# Work to complete
The entries that follow include a run beginning at the line with "J3 pin 1: VCC -> GND" and ending at the line with "SW3: button (N014, VCC) -> button (GND, N014)"; restate that run word for word and leave the rest out.
(Entries shown)
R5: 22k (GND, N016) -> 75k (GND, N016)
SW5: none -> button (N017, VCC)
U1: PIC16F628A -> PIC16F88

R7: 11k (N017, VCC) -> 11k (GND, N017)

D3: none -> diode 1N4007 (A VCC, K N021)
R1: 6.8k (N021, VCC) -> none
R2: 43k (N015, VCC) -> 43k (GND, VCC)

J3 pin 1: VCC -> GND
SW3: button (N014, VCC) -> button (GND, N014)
(End Entries shown)
(Entries shown)
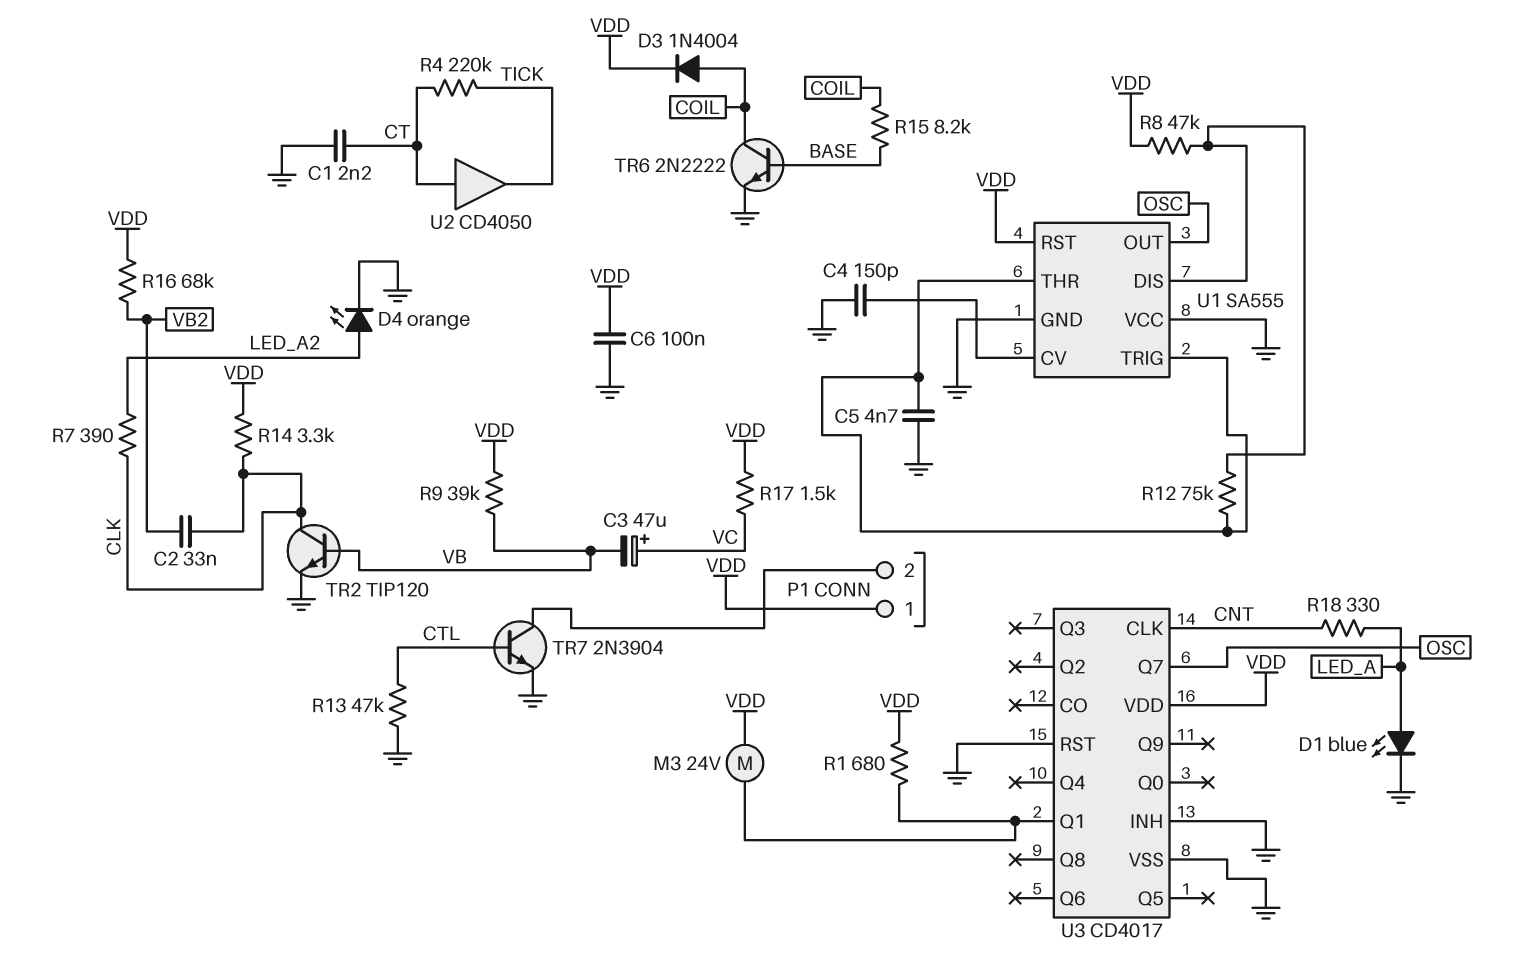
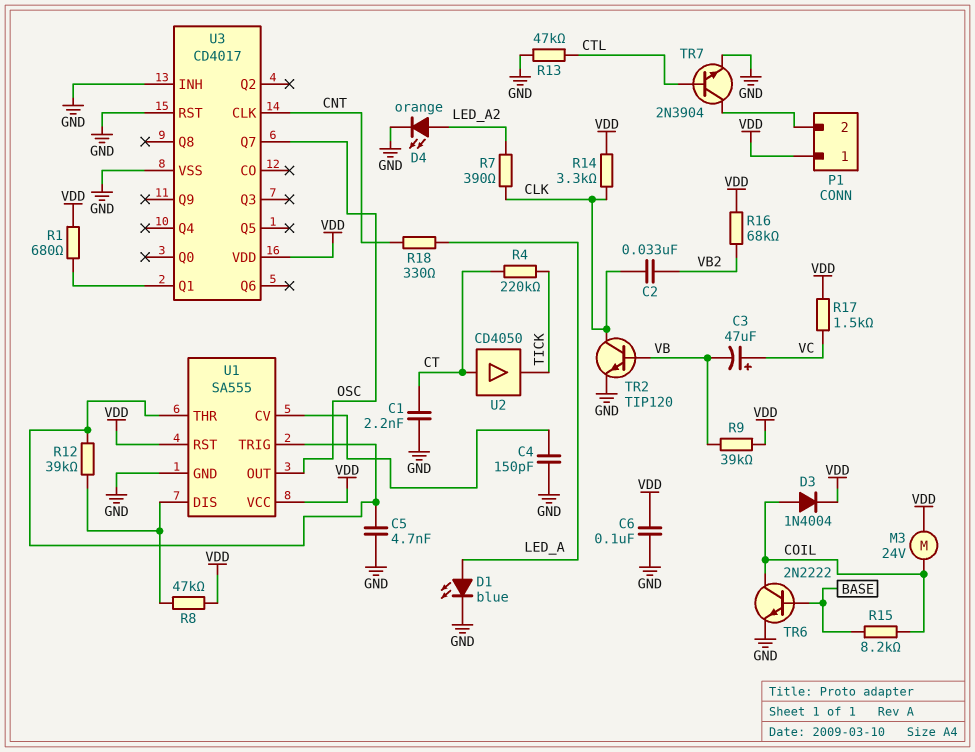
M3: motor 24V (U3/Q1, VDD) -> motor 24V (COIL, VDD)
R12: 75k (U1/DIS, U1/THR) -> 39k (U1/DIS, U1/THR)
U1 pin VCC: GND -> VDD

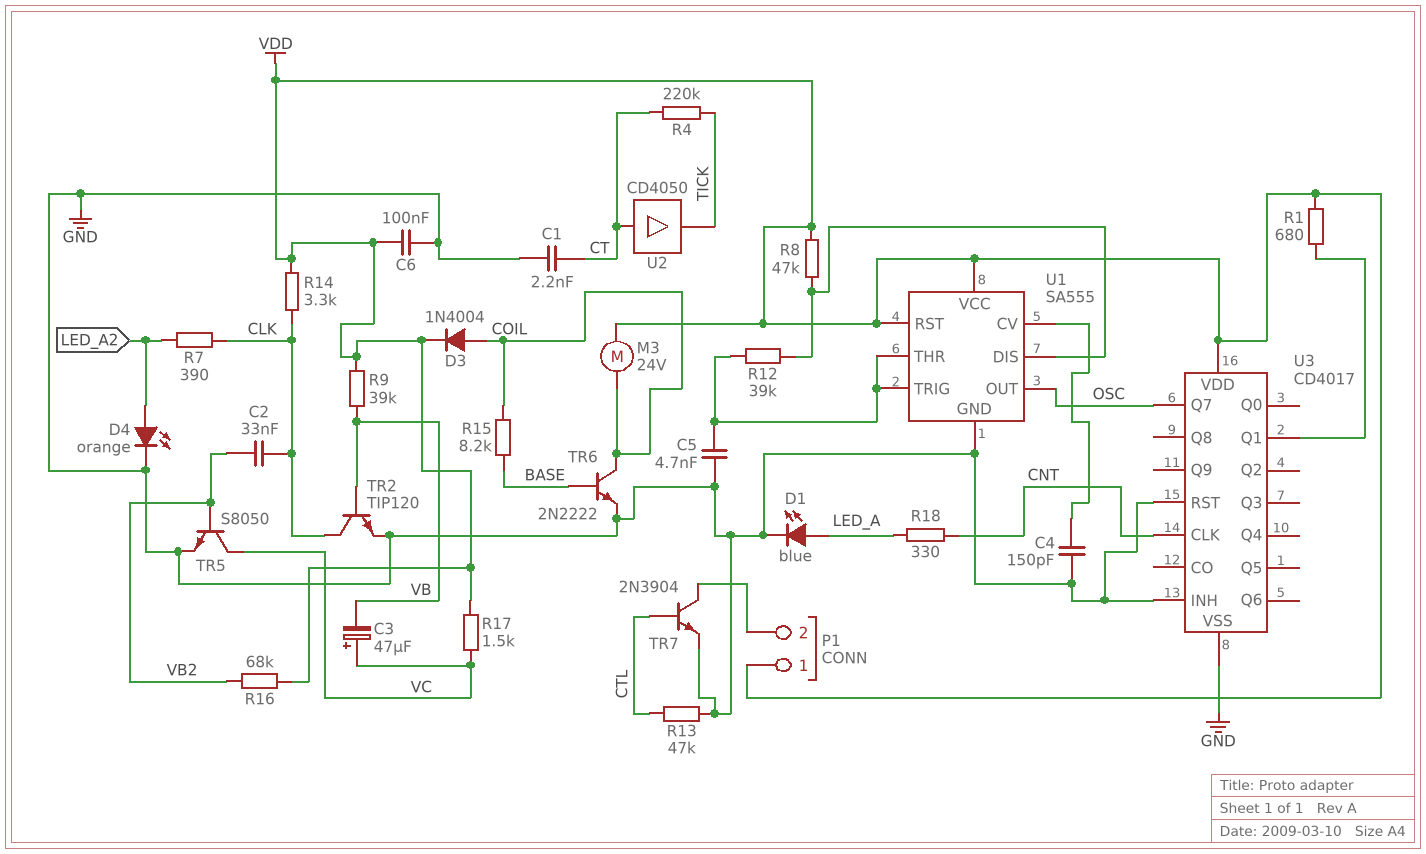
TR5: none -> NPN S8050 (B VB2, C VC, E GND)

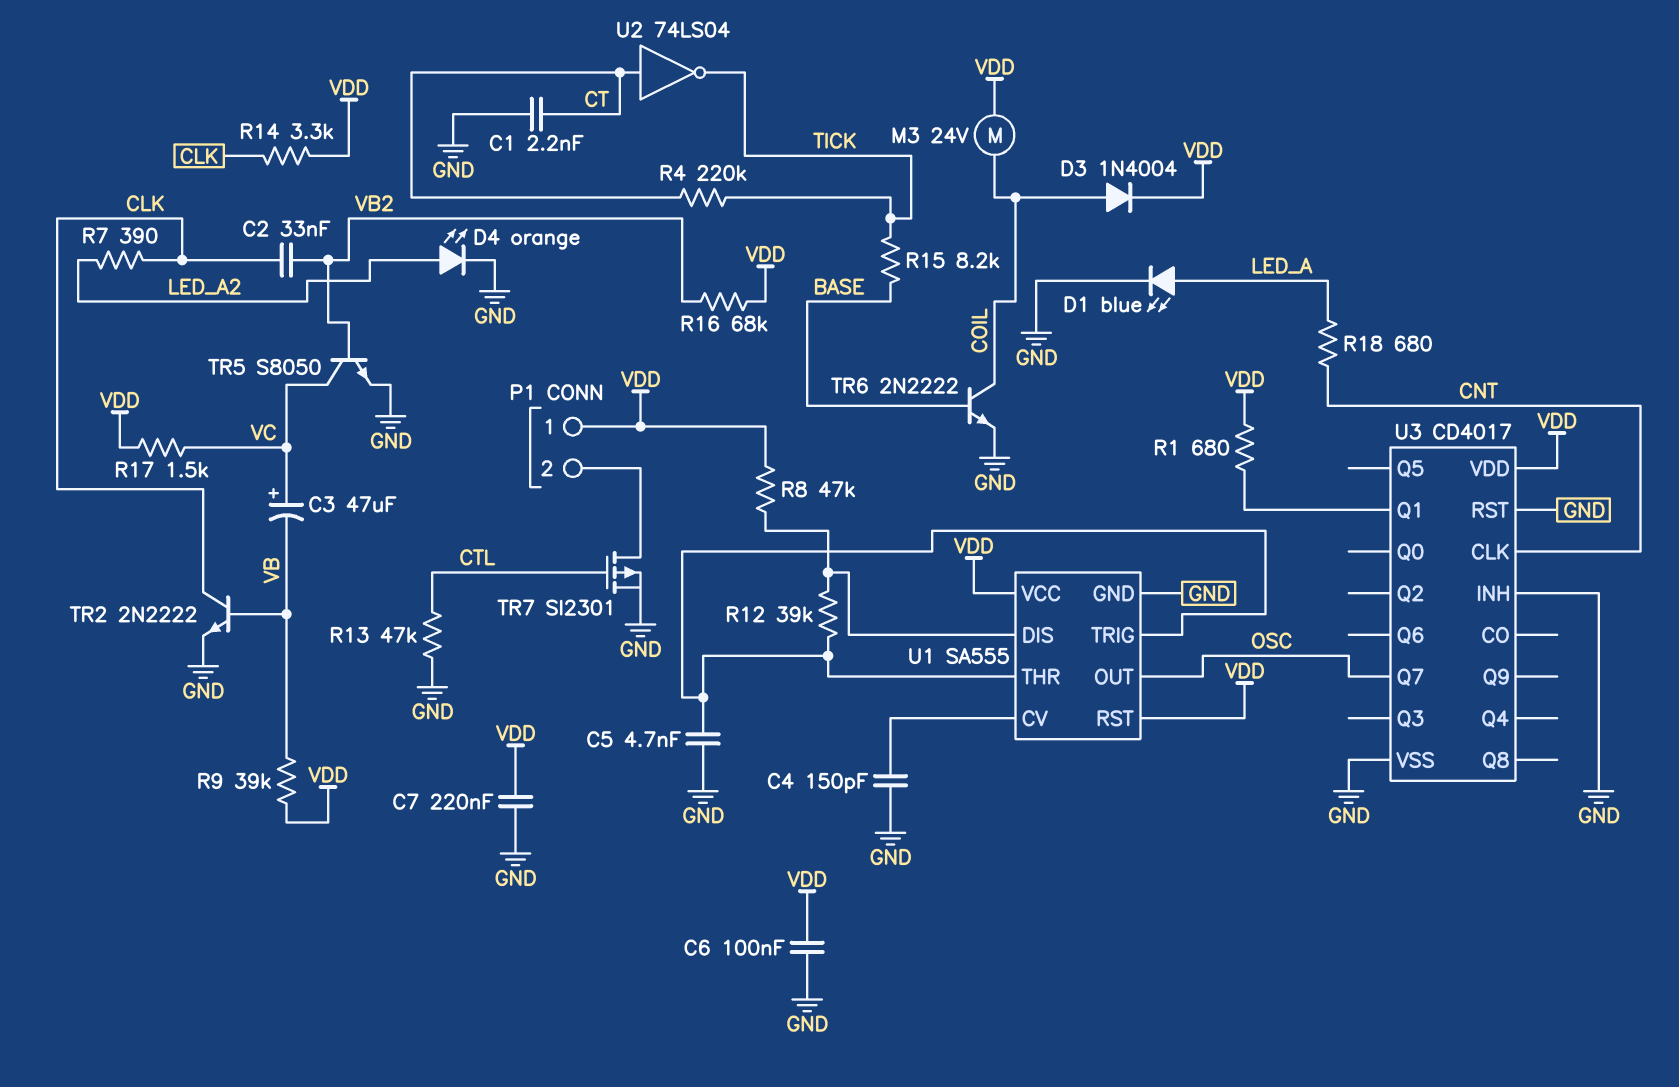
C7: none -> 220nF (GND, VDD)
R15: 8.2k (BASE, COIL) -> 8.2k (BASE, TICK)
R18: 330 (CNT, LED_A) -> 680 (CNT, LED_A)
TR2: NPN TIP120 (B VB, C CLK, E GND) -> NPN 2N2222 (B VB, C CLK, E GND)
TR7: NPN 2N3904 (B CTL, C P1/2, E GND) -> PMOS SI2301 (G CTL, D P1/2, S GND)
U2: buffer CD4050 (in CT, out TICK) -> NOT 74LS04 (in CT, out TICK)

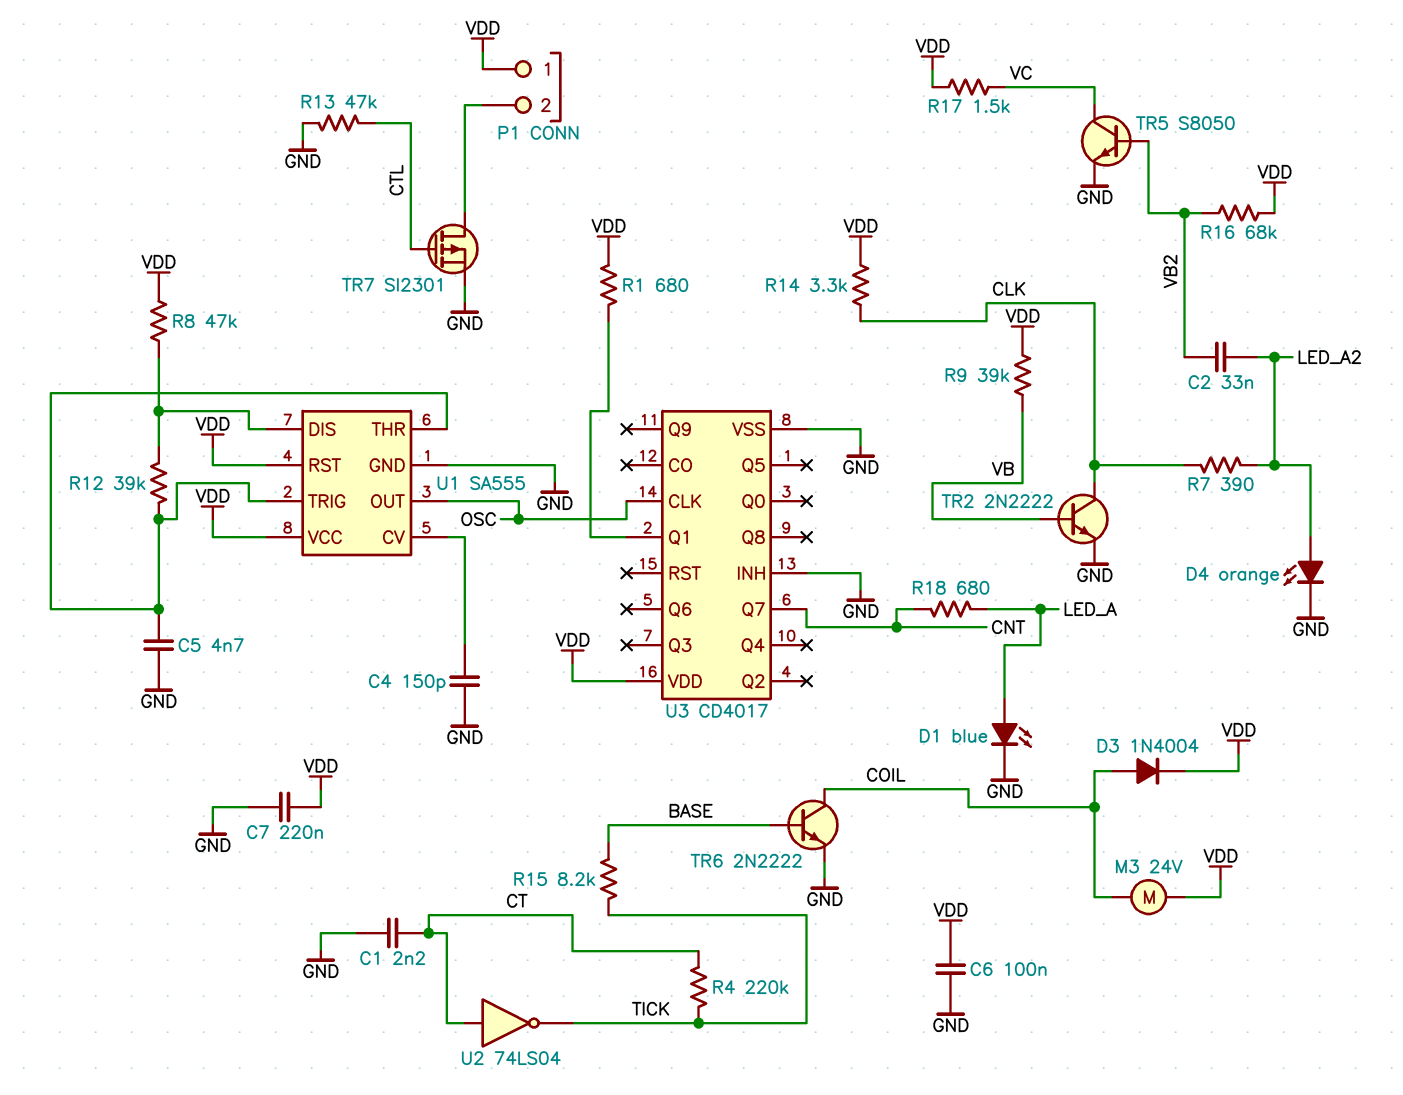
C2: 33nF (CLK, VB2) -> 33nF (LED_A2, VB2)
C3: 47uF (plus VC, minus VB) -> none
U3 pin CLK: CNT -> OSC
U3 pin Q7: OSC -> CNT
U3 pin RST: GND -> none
(End Entries shown)
# Response
J3 pin 1: VCC -> GND
SW3: button (N014, VCC) -> button (GND, N014)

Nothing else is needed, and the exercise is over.